■ Records supplied
※

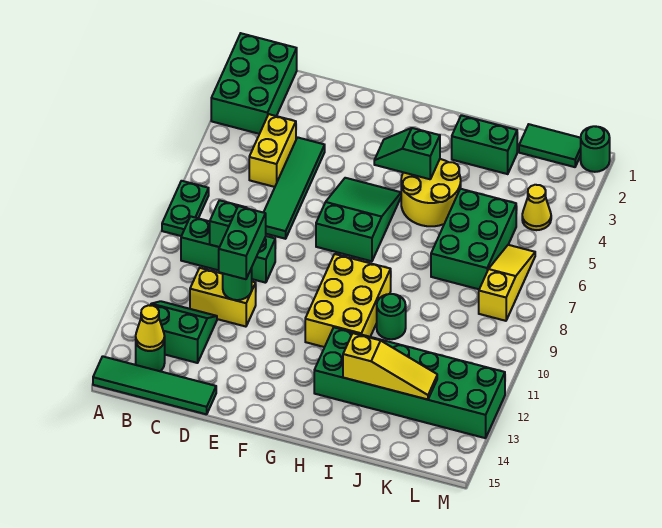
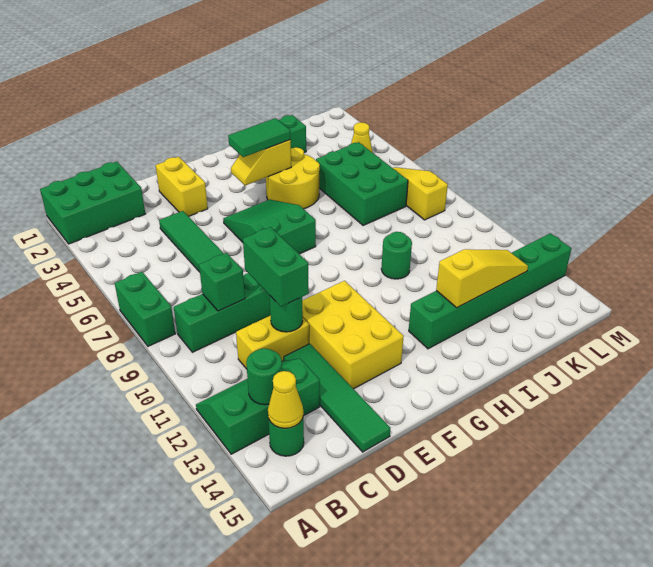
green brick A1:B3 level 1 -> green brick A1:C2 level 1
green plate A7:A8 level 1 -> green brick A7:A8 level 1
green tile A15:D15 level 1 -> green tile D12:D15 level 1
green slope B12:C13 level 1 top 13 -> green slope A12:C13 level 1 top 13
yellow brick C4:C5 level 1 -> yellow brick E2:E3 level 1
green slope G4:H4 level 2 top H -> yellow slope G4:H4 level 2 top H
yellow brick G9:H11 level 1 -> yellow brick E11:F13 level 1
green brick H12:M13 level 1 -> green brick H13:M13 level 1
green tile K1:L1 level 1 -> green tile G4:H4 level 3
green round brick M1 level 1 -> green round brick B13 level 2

※

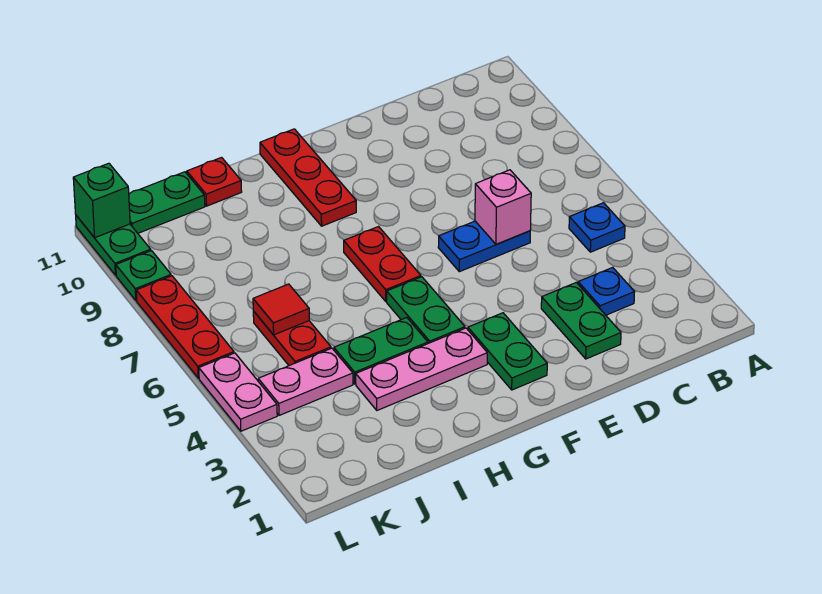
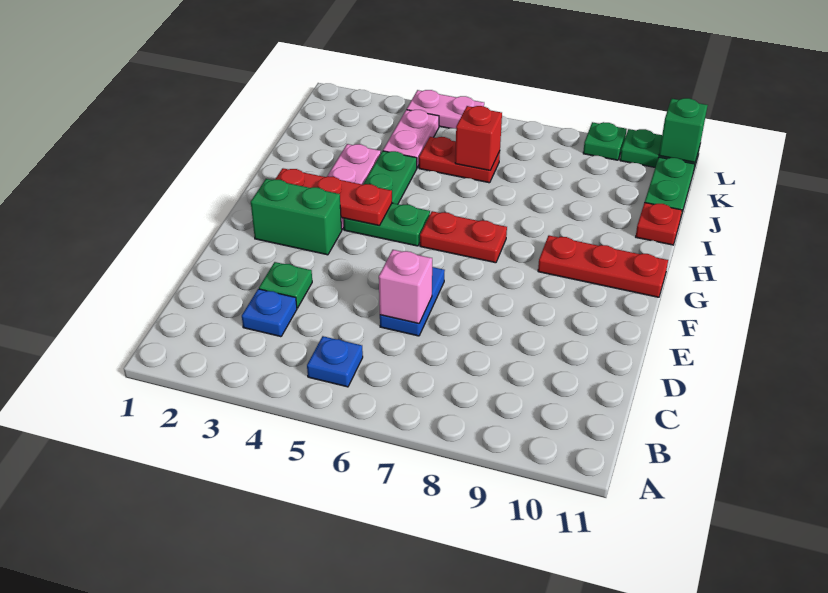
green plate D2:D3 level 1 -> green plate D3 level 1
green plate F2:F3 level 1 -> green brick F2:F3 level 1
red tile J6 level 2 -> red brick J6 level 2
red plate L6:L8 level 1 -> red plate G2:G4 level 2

※

■ Action item
Gather each line of the records holding the string "tile".

■ Solution for this task
green tile A15:D15 level 1 -> green tile D12:D15 level 1
green tile K1:L1 level 1 -> green tile G4:H4 level 3
red tile J6 level 2 -> red brick J6 level 2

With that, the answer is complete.